Exercise instructions >>
Find and copy each line of the records where the string "test" shows up.

Itemized modification records >>
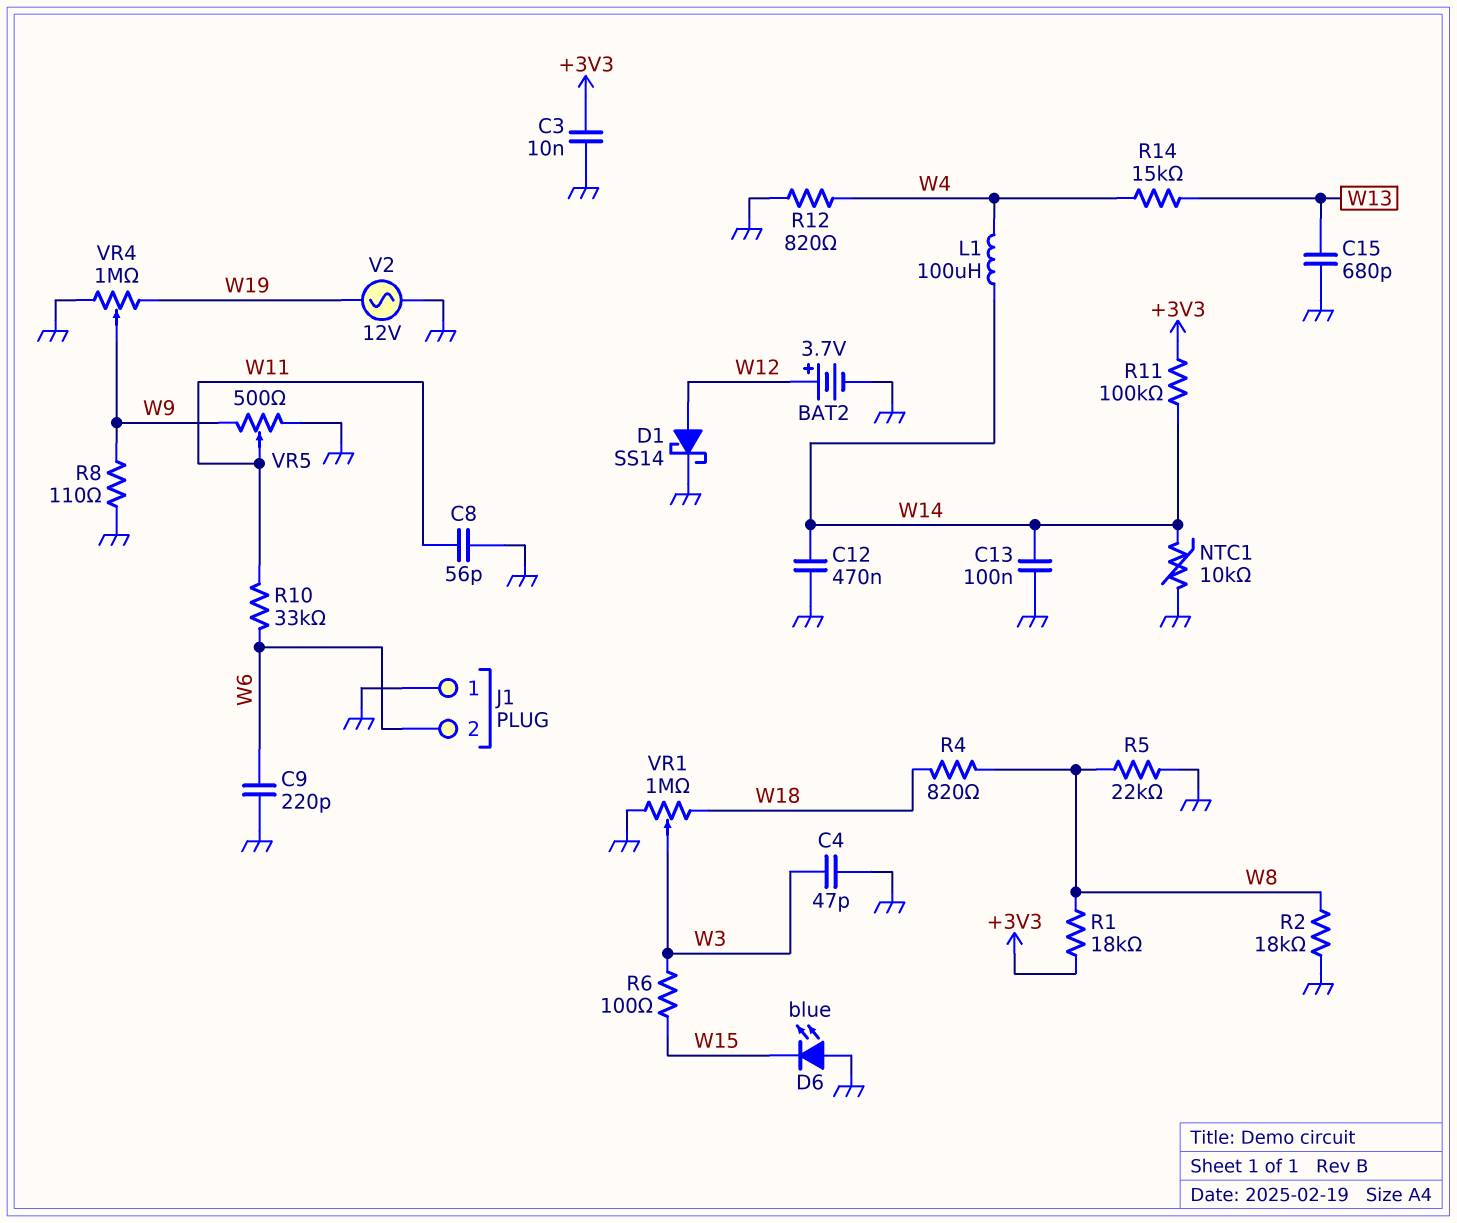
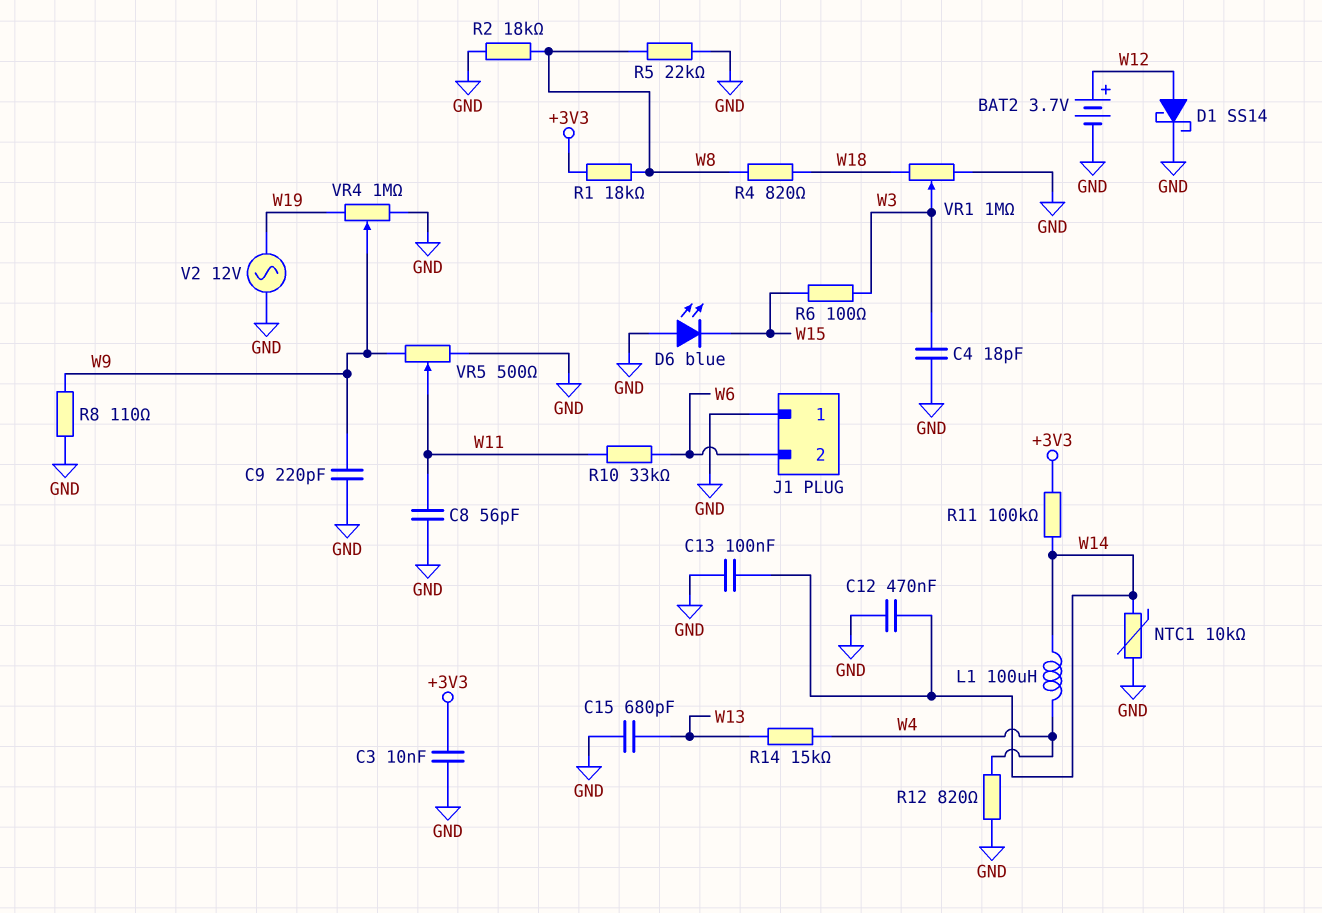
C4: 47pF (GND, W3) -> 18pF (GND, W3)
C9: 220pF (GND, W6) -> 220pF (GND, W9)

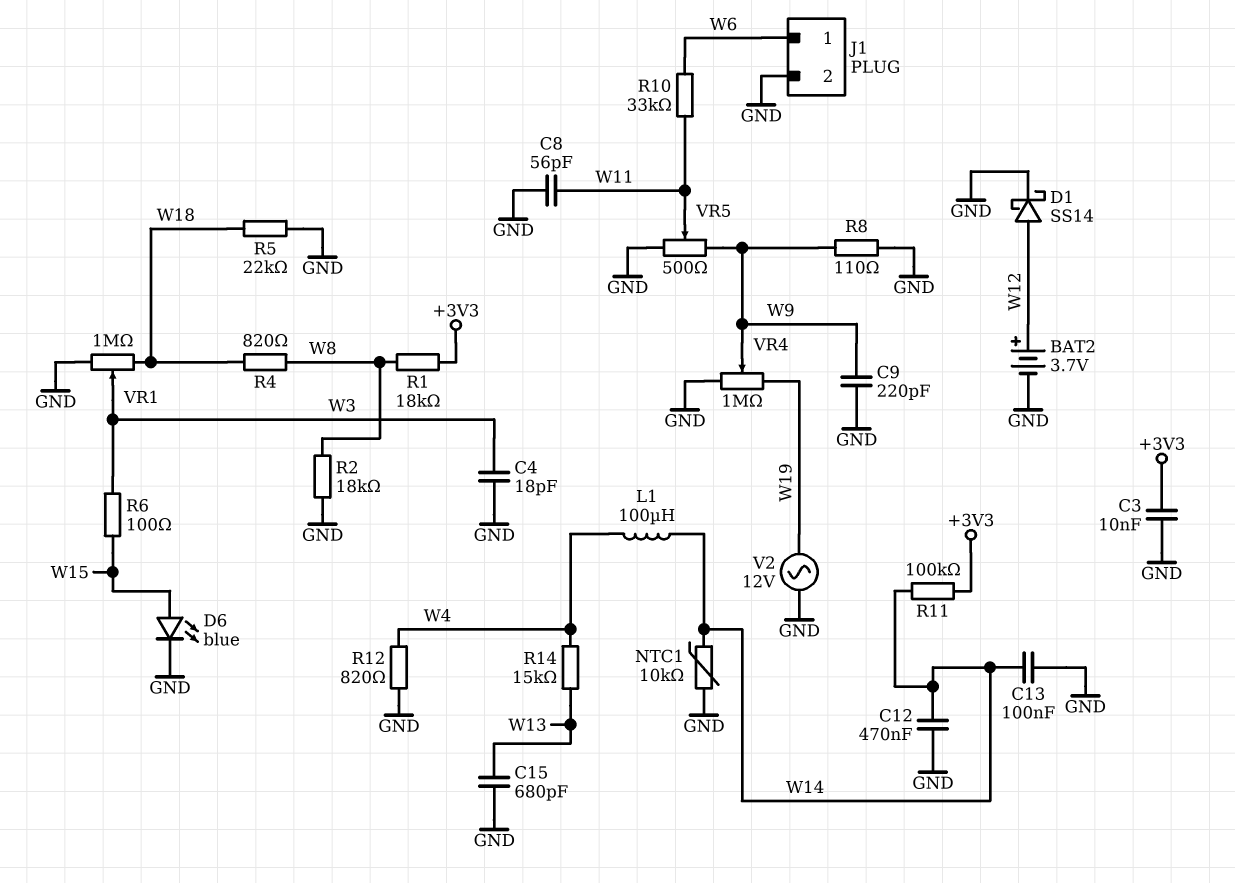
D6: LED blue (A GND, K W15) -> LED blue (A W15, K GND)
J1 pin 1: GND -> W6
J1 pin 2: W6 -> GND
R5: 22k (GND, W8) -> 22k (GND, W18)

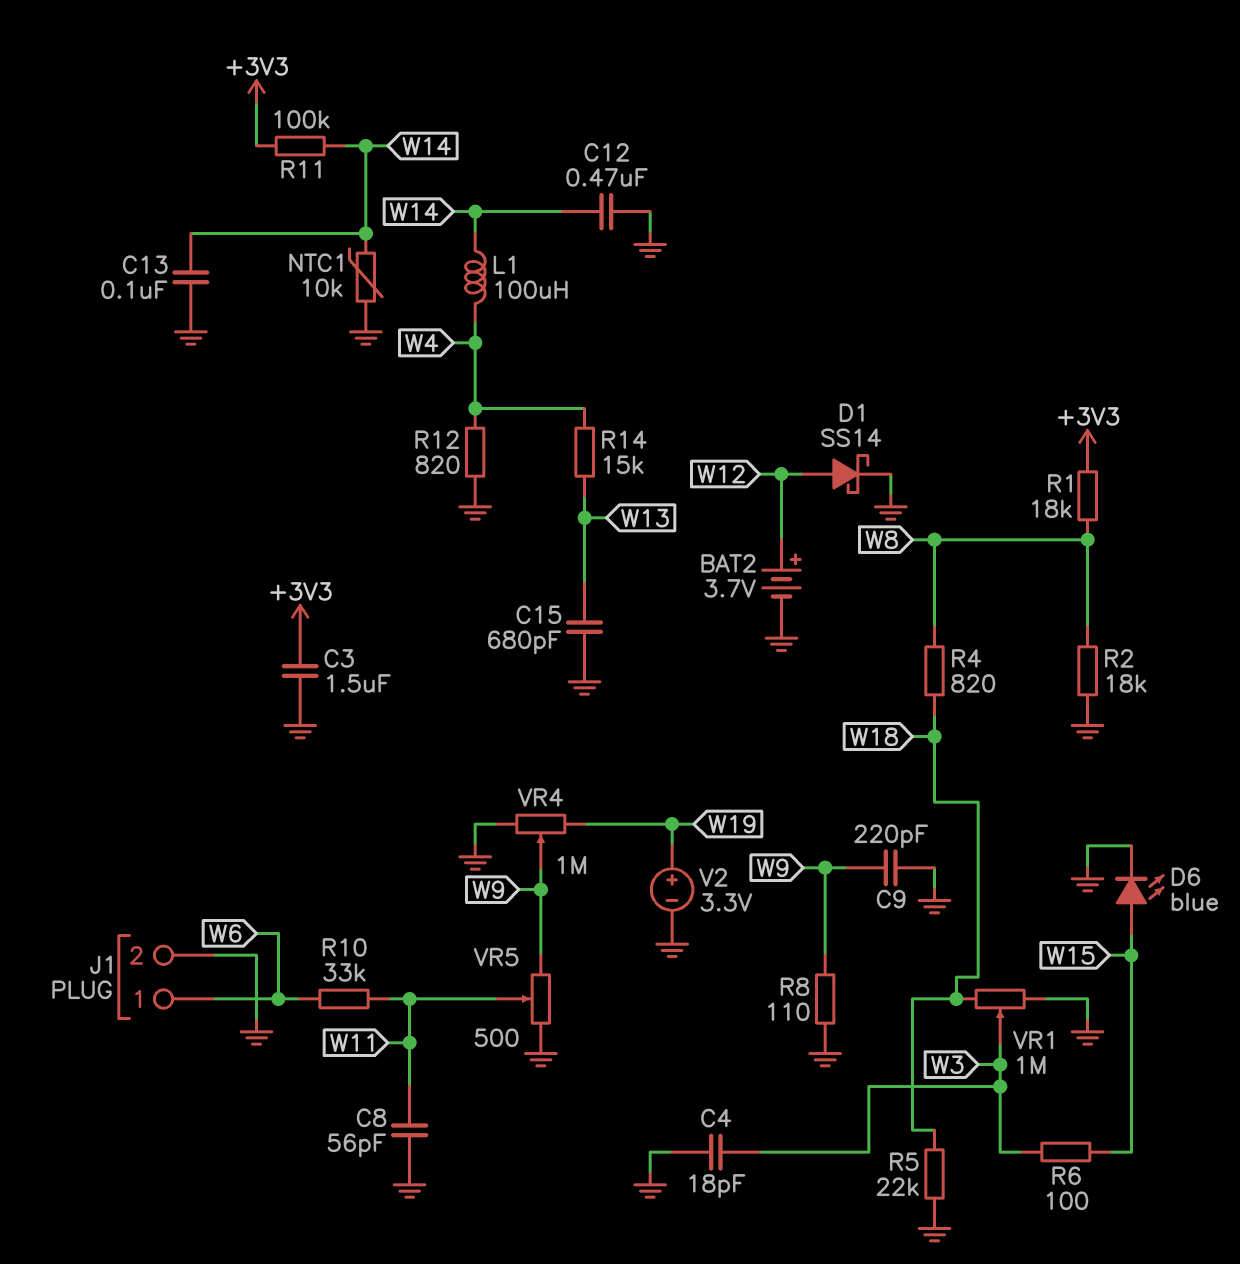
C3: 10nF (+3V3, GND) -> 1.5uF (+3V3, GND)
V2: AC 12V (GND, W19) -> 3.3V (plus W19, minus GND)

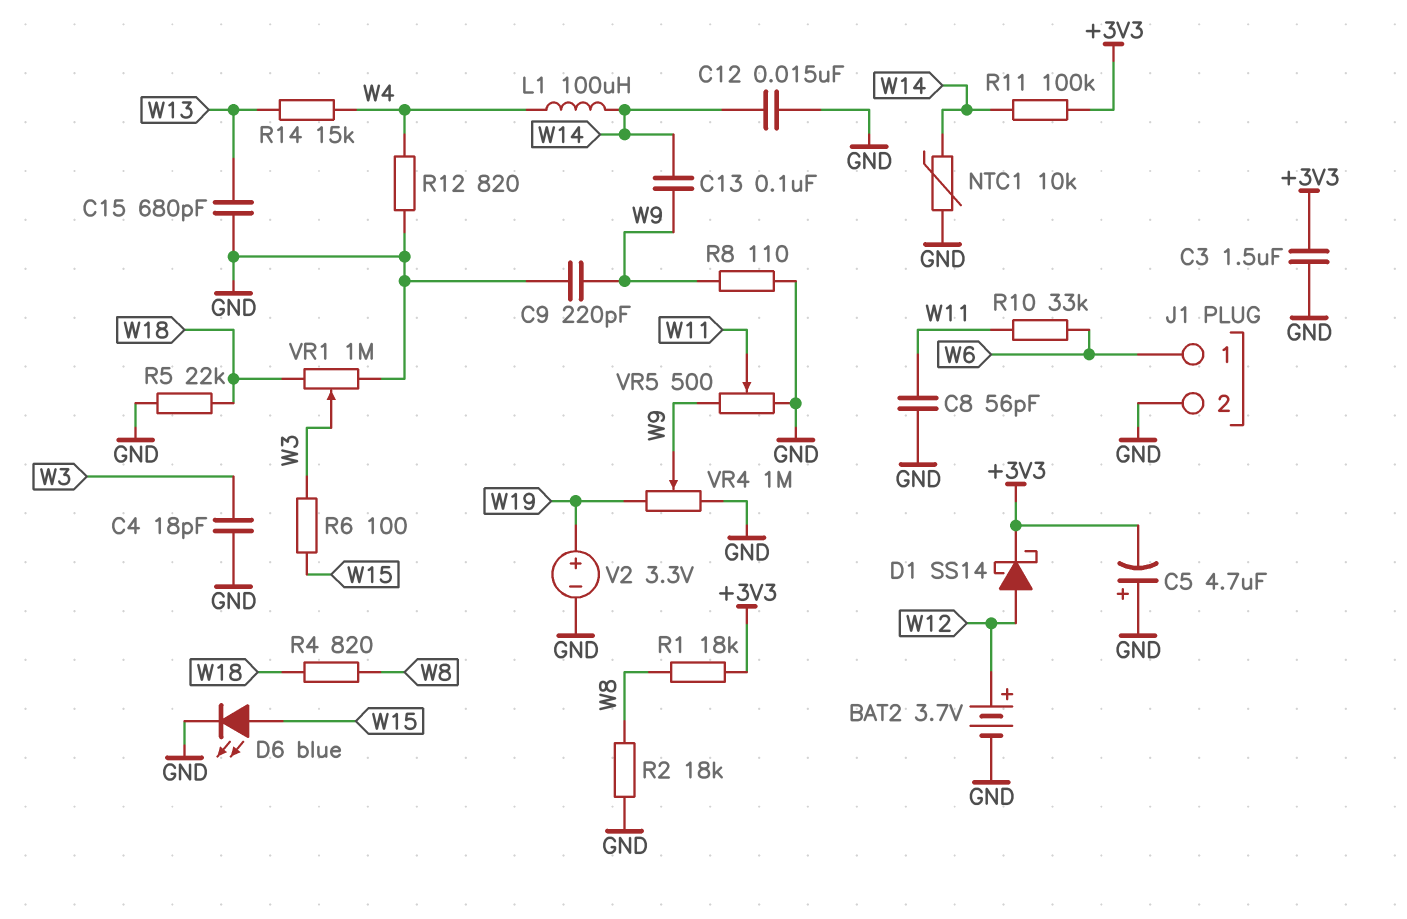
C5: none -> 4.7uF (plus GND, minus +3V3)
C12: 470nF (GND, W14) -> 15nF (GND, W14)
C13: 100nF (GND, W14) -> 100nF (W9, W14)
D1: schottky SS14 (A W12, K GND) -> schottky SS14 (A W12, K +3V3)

==

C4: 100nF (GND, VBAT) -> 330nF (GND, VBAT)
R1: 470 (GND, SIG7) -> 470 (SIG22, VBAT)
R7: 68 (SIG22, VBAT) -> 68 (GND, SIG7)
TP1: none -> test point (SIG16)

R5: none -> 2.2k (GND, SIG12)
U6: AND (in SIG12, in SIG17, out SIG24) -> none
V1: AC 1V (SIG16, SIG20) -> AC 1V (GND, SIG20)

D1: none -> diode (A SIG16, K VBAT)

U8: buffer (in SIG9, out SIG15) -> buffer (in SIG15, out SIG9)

...

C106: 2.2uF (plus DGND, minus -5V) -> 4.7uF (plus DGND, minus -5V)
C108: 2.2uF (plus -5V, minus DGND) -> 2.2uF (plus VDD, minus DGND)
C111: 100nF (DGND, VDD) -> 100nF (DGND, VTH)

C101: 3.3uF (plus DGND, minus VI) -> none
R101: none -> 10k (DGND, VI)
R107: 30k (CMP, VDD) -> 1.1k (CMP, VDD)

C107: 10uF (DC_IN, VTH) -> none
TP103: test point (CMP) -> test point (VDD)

Completed task >>
TP1: none -> test point (SIG16)
TP103: test point (CMP) -> test point (VDD)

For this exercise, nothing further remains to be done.